▸ **Activity**
If a record holds a picture, skip the picture but print everything else exactly.
---------- Exercise materials
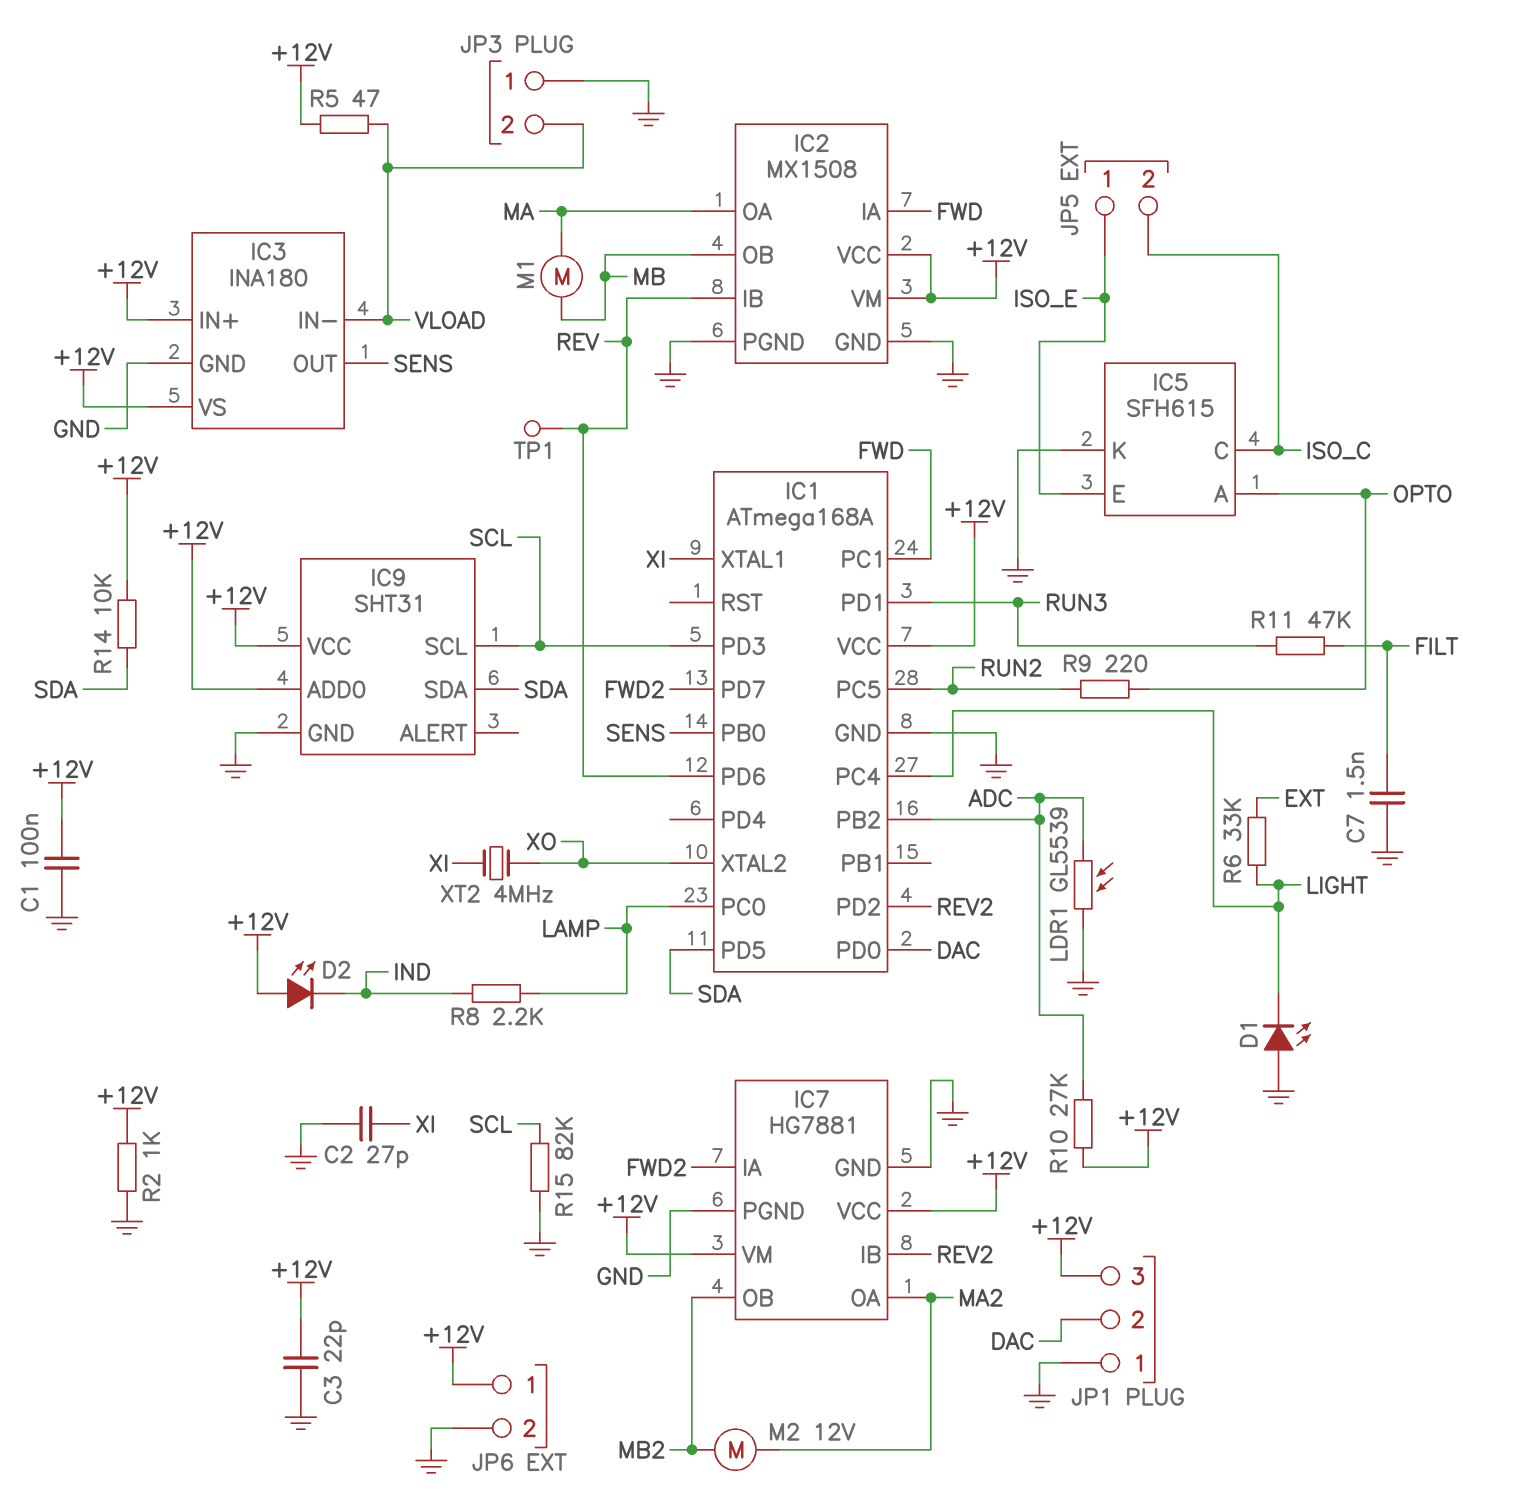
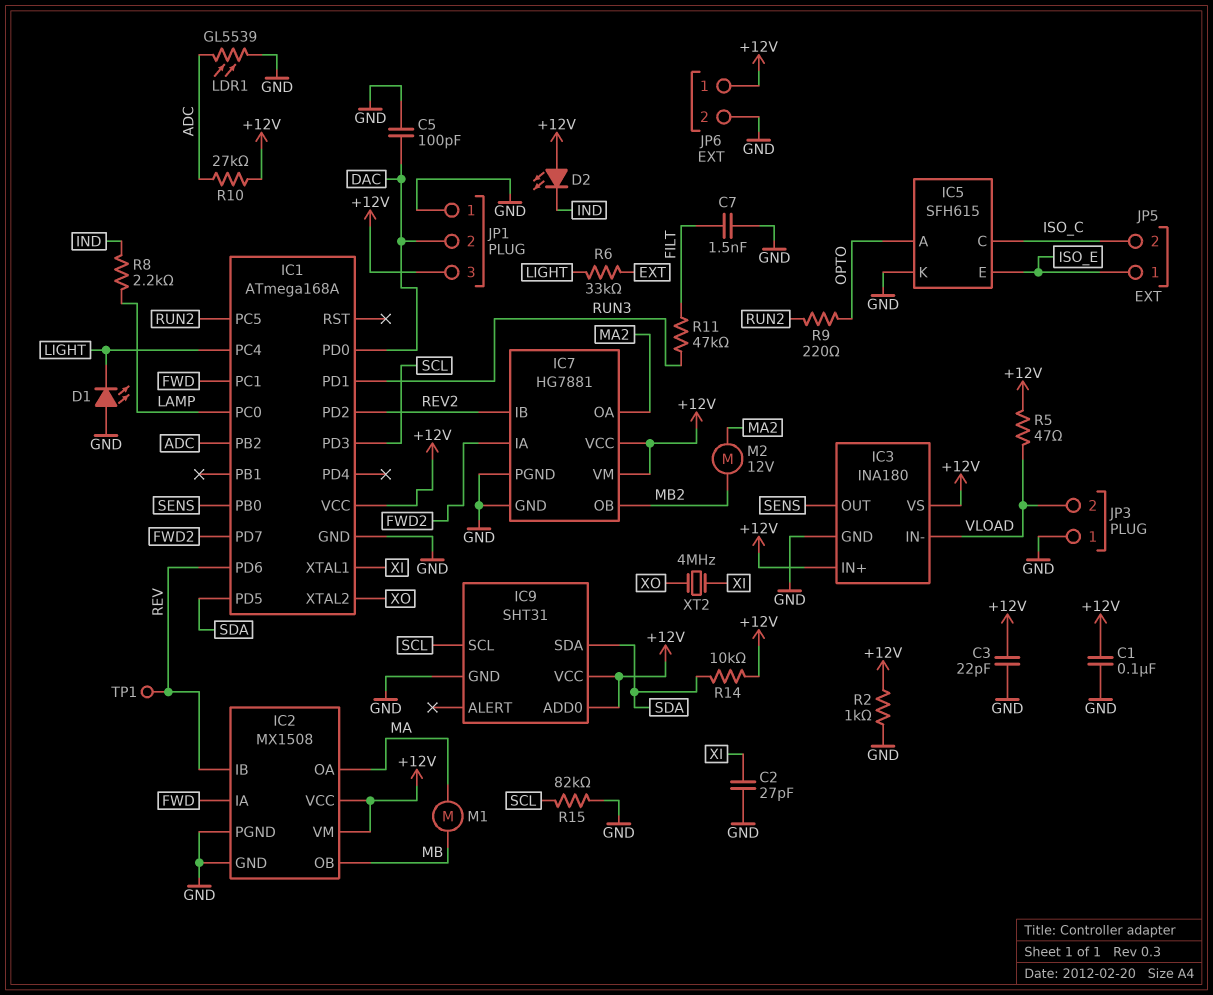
C5: none -> 100pF (DAC, GND)

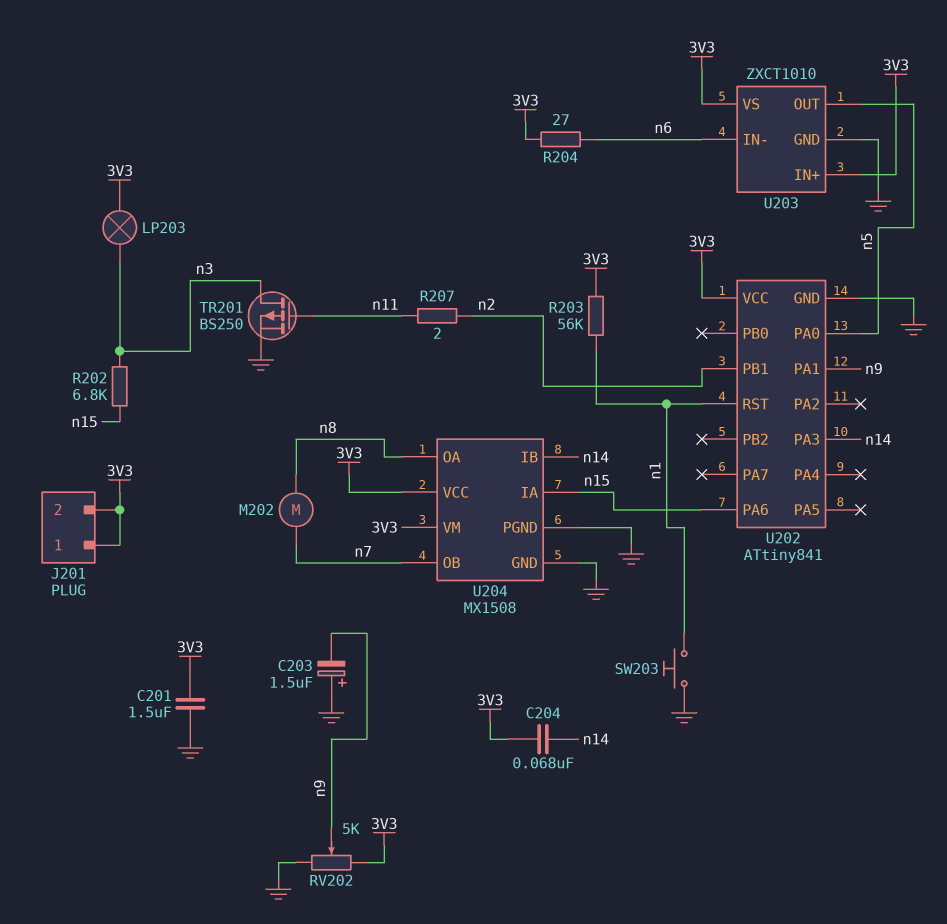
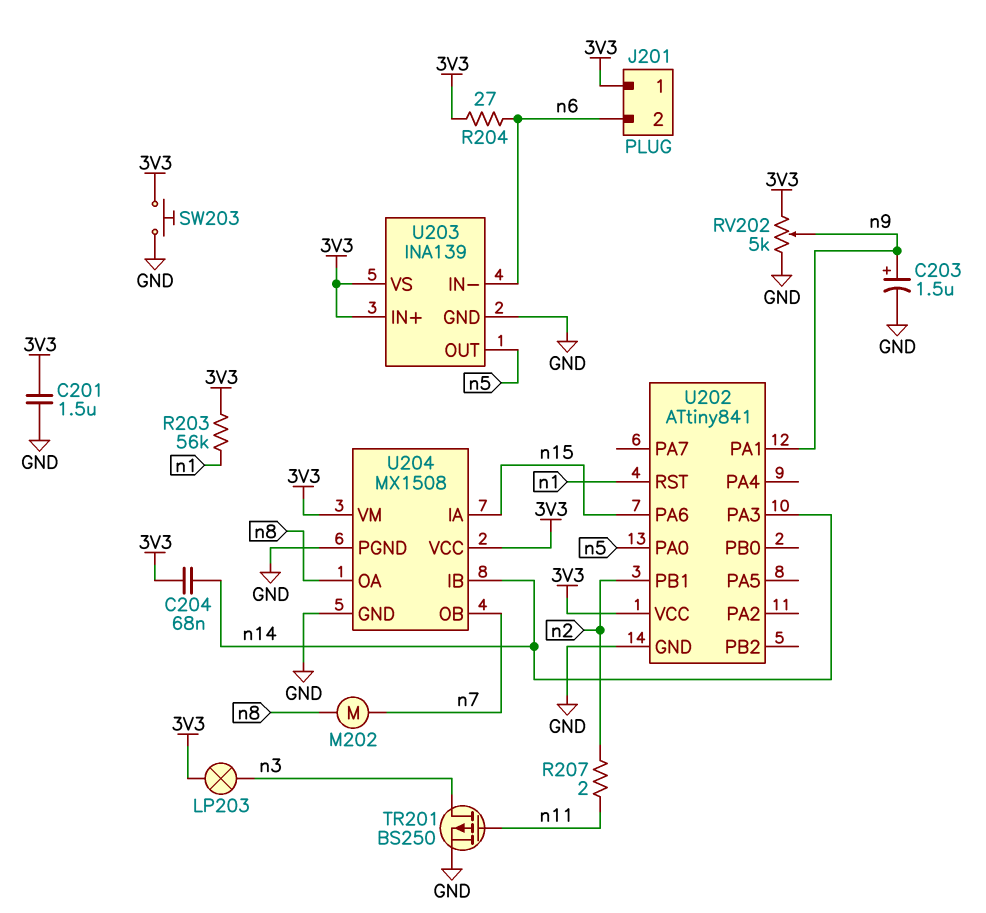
C203: 1.5uF (plus GND, minus n9) -> 1.5uF (plus n9, minus GND)
J201 pin 2: 3V3 -> n6
R202: 6.8k (n3, n15) -> none
SW203: button (GND, n1) -> button (3V3, GND)
U203: ZXCT1010 -> INA139

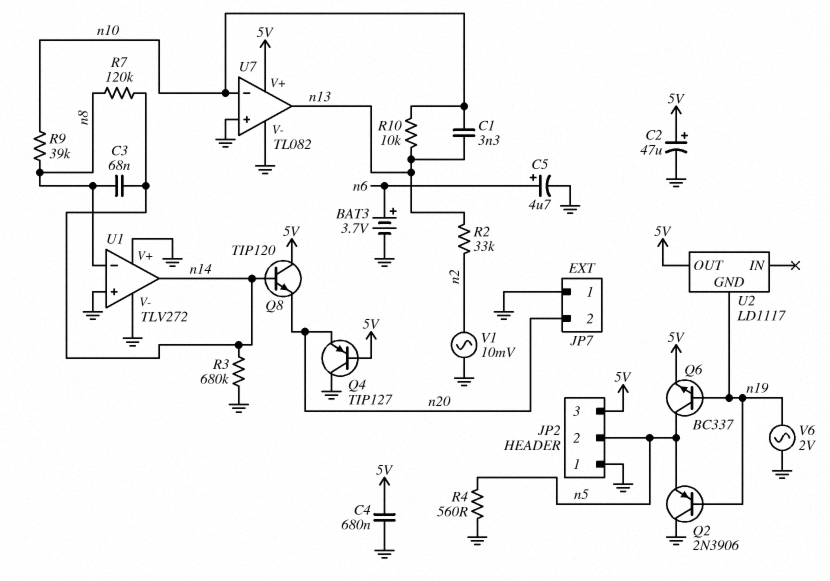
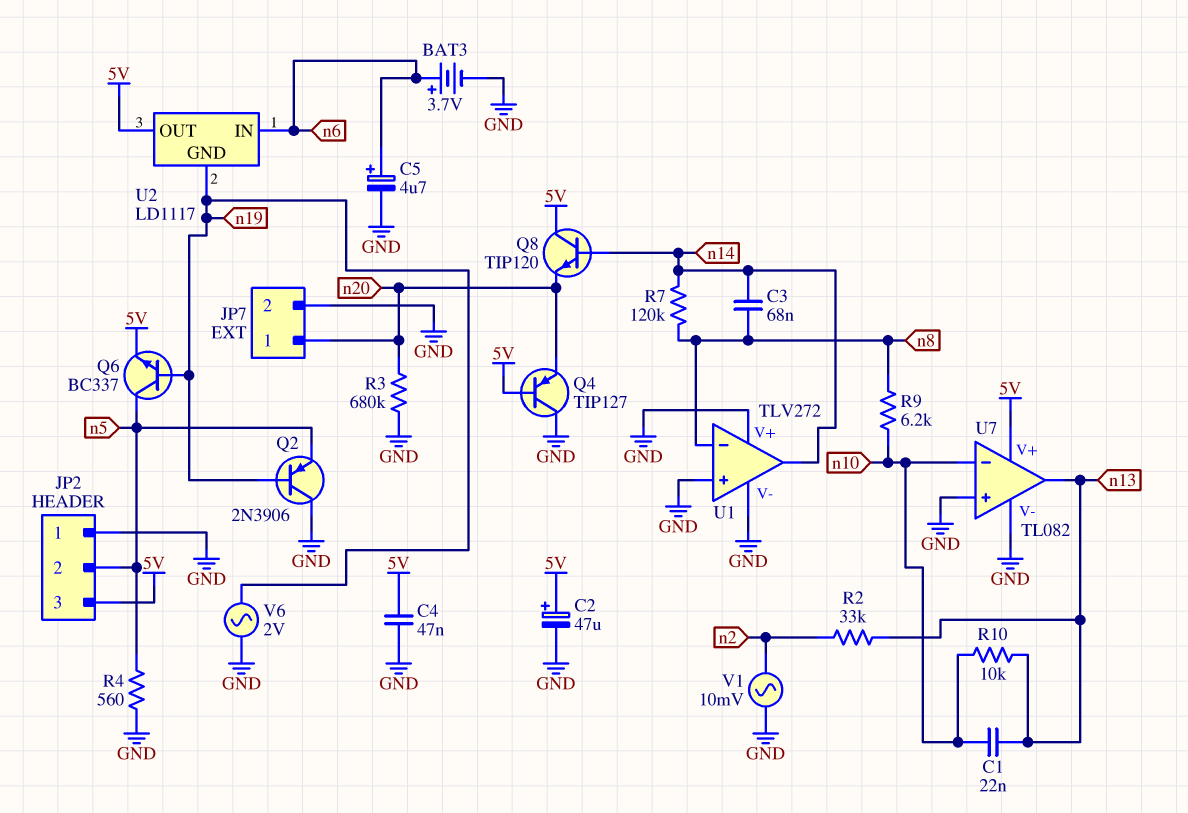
C1: 3.3nF (n10, n13) -> 22nF (n10, n13)
C4: 680nF (5V, GND) -> 47nF (5V, GND)
JP7 pin 1: GND -> n20
JP7 pin 2: n20 -> GND
R3: 680k (GND, n14) -> 680k (GND, n20)
R9: 39k (n8, n10) -> 6.2k (n8, n10)
U2 pin IN: none -> n6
--------------------
▸ **Finished task**
C5: none -> 100pF (DAC, GND)

C203: 1.5uF (plus GND, minus n9) -> 1.5uF (plus n9, minus GND)
J201 pin 2: 3V3 -> n6
R202: 6.8k (n3, n15) -> none
SW203: button (GND, n1) -> button (3V3, GND)
U203: ZXCT1010 -> INA139

C1: 3.3nF (n10, n13) -> 22nF (n10, n13)
C4: 680nF (5V, GND) -> 47nF (5V, GND)
JP7 pin 1: GND -> n20
JP7 pin 2: n20 -> GND
R3: 680k (GND, n14) -> 680k (GND, n20)
R9: 39k (n8, n10) -> 6.2k (n8, n10)
U2 pin IN: none -> n6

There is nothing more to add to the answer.